[Recorded information]:
- Opening Delimiter -

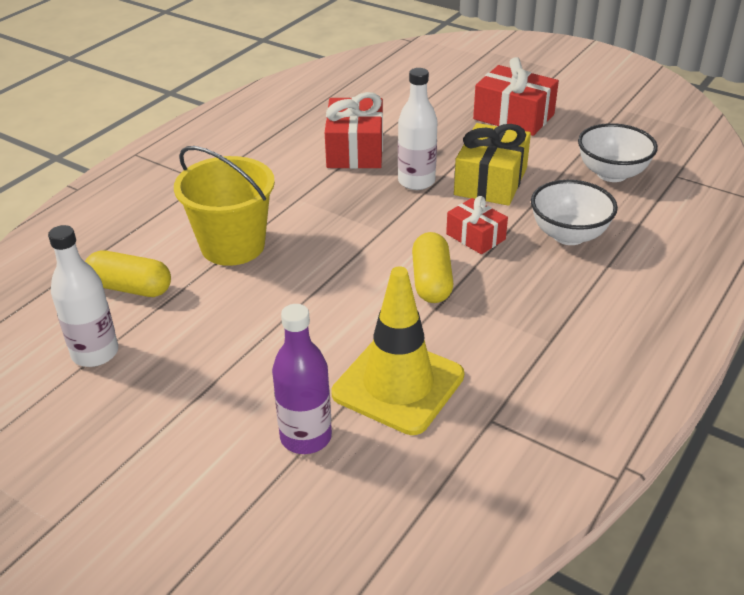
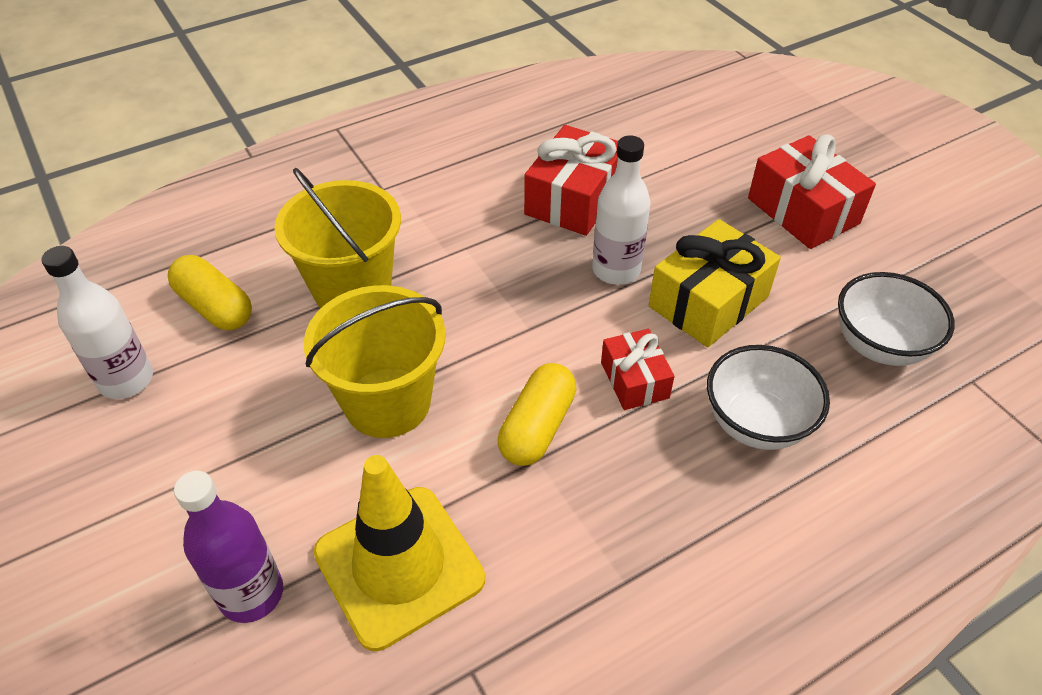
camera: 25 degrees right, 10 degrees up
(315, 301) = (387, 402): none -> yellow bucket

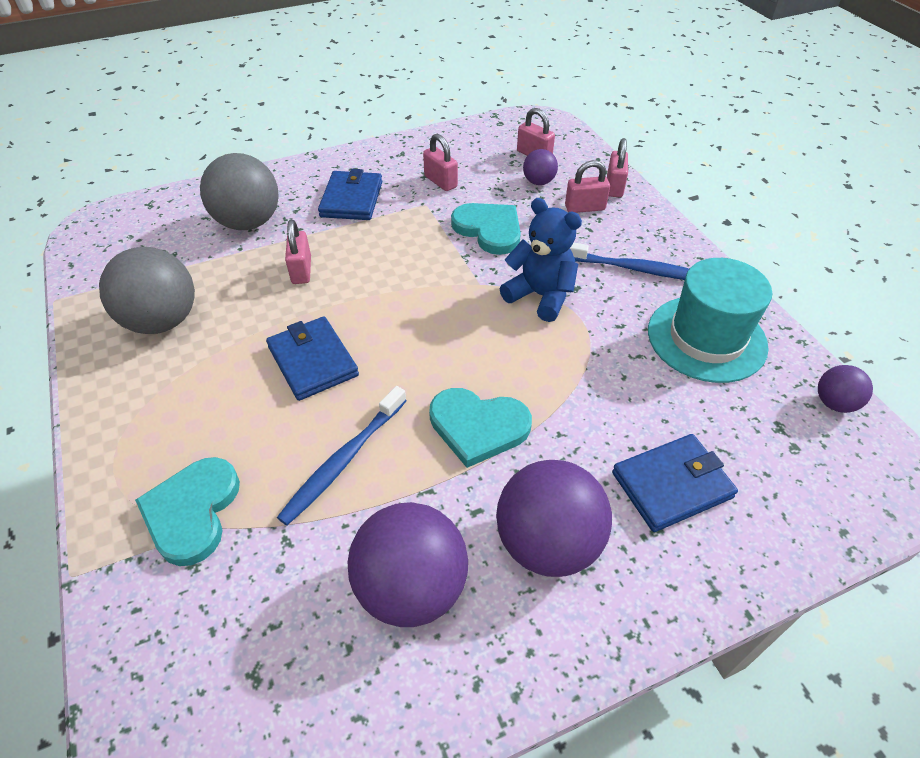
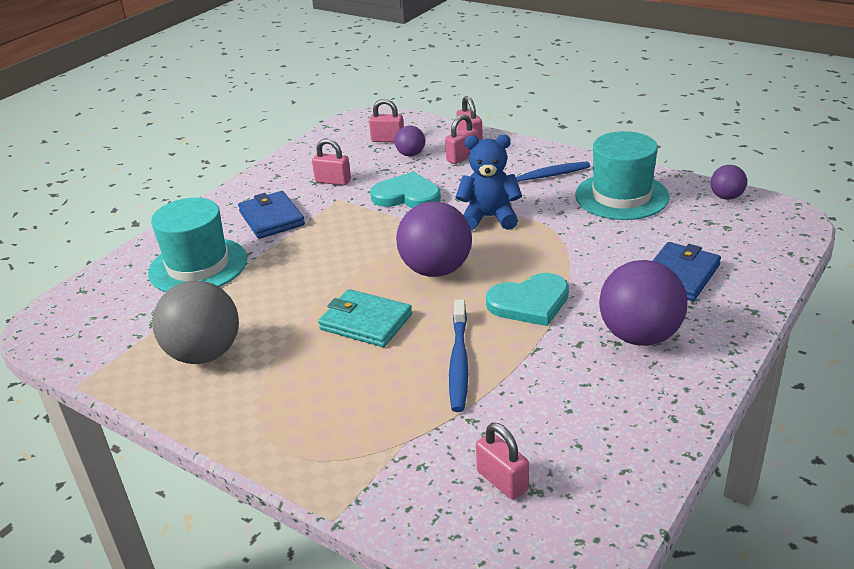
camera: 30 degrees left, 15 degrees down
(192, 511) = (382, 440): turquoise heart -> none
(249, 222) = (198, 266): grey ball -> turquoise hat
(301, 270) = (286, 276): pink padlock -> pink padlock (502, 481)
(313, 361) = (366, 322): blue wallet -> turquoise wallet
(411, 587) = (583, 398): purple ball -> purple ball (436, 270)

- Closing Delimiter -

[Work to be completed]:
In the entries above, identify every line with the string "camera".

[Response]:
camera: 25 degrees right, 10 degrees up
camera: 30 degrees left, 15 degrees down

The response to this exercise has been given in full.